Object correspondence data
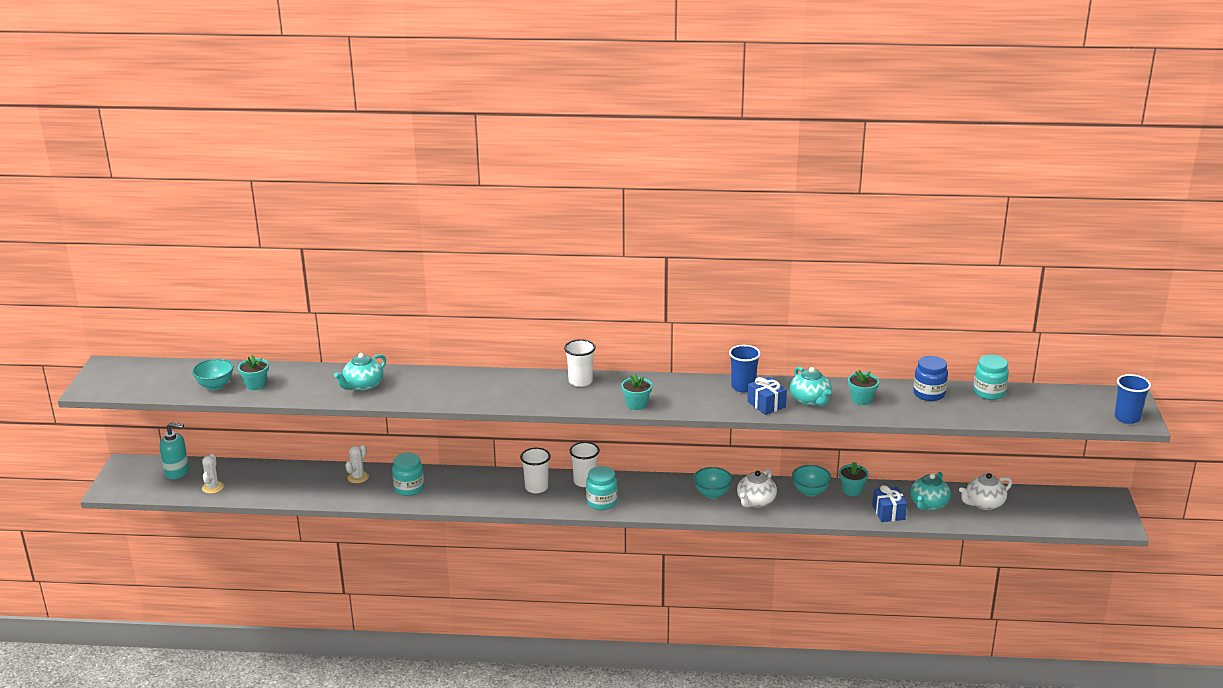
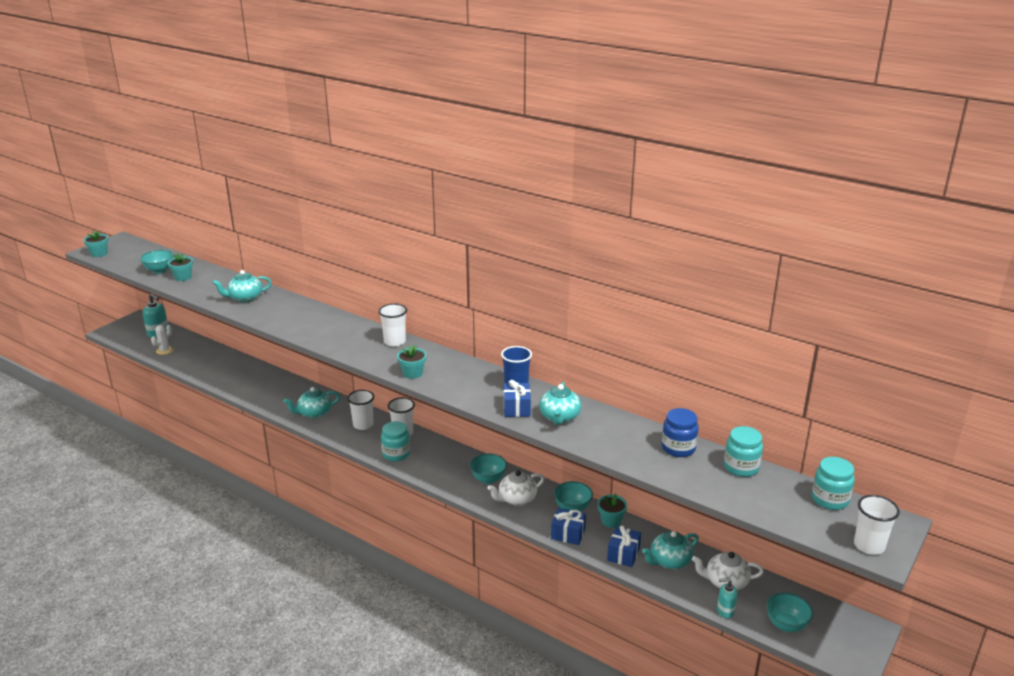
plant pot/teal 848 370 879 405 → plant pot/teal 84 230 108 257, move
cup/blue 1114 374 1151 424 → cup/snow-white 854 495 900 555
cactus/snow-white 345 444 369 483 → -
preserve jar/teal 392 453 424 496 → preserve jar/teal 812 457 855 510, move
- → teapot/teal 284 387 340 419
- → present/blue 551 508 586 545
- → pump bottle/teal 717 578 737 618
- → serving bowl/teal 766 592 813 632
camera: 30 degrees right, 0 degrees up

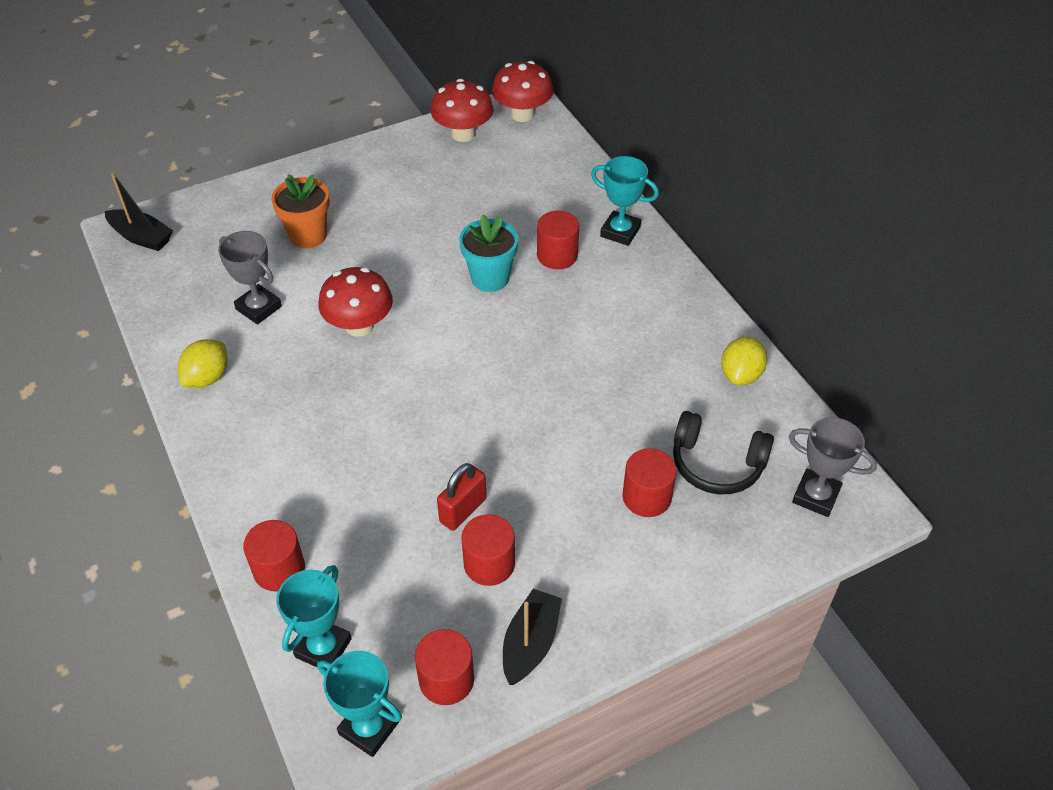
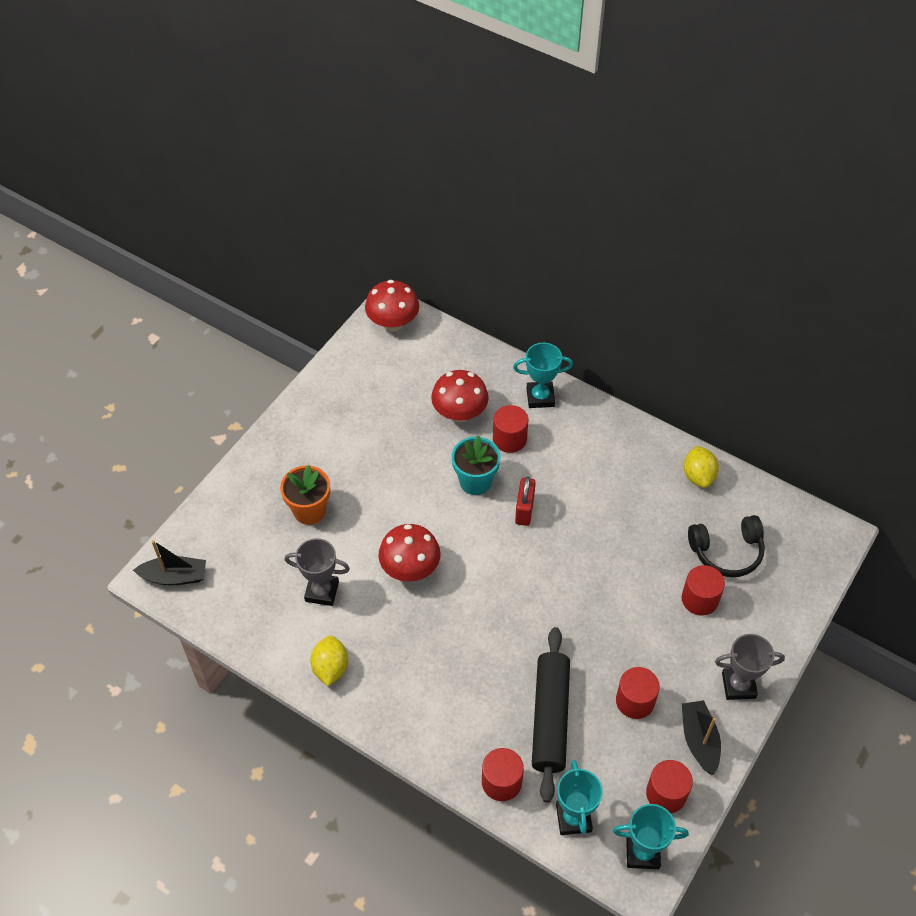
toadstool/scarlet 431 79 493 142 → toadstool/scarlet 431 370 489 422, move
prize cup/grey 789 417 877 517 → prize cup/grey 715 634 785 700, move
lock/scarlet 437 463 487 531 → lock/scarlet 515 476 536 526, move
- → rolling pin/jet-black 532 627 570 803
camera: 30 degrees left, 5 degrees up

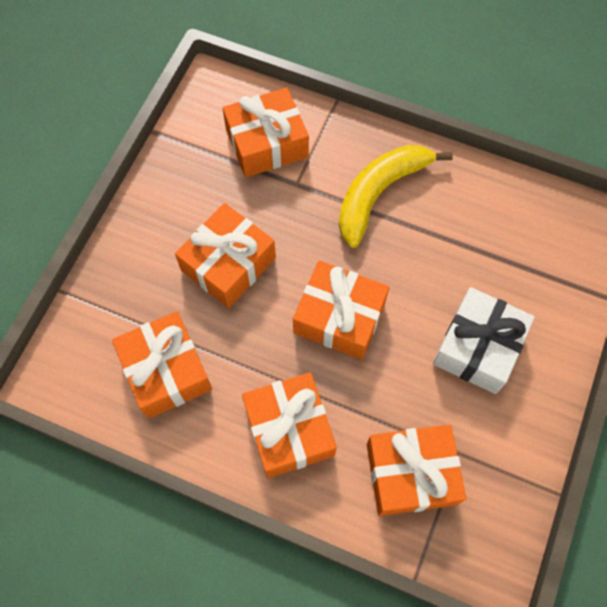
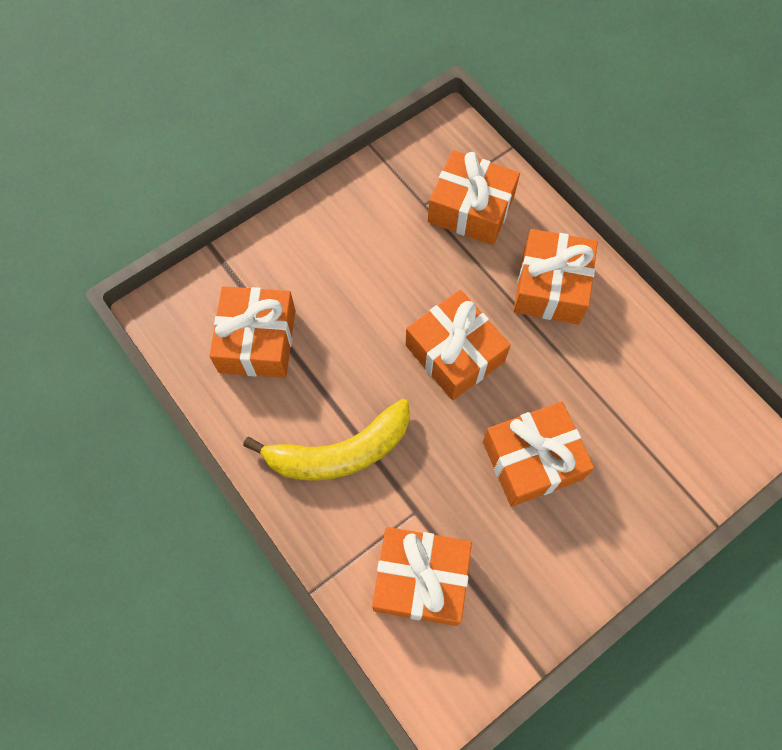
present/snow-white 433 287 535 394 → -
present/bright orange 112 311 212 419 → present/bright orange 210 286 295 378, move
camera: 150 degrees left, 0 degrees up

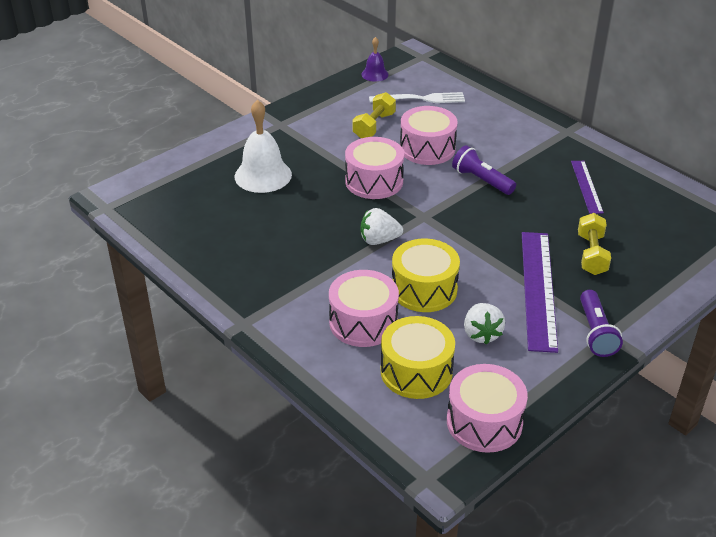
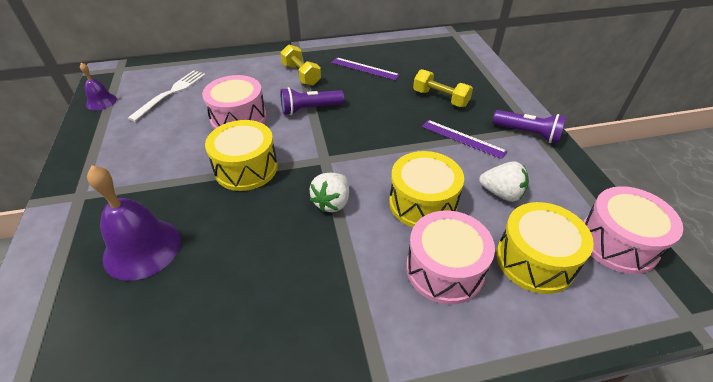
hand weight/bright yellow 353 92 396 138 → hand weight/bright yellow 280 44 321 86, move
hand bell/snow-white 235 100 292 193 → hand bell/royal purple 87 165 181 281
toy drum/rose-pink 345 137 404 199 → toy drum/bright yellow 205 120 278 191
straightedge/royal purple 522 232 558 353 → straightedge/royal purple 422 120 508 159, x0.57
camera: 60 degrees left, 5 degrees up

WHAT IS REQUIRED.
Look through the records above for the string "teal", then copy every line that has it.

RESULT OF THIS EXERCISE.
plant pot/teal 848 370 879 405 → plant pot/teal 84 230 108 257, move
preserve jar/teal 392 453 424 496 → preserve jar/teal 812 457 855 510, move
- → teapot/teal 284 387 340 419
- → pump bottle/teal 717 578 737 618
- → serving bowl/teal 766 592 813 632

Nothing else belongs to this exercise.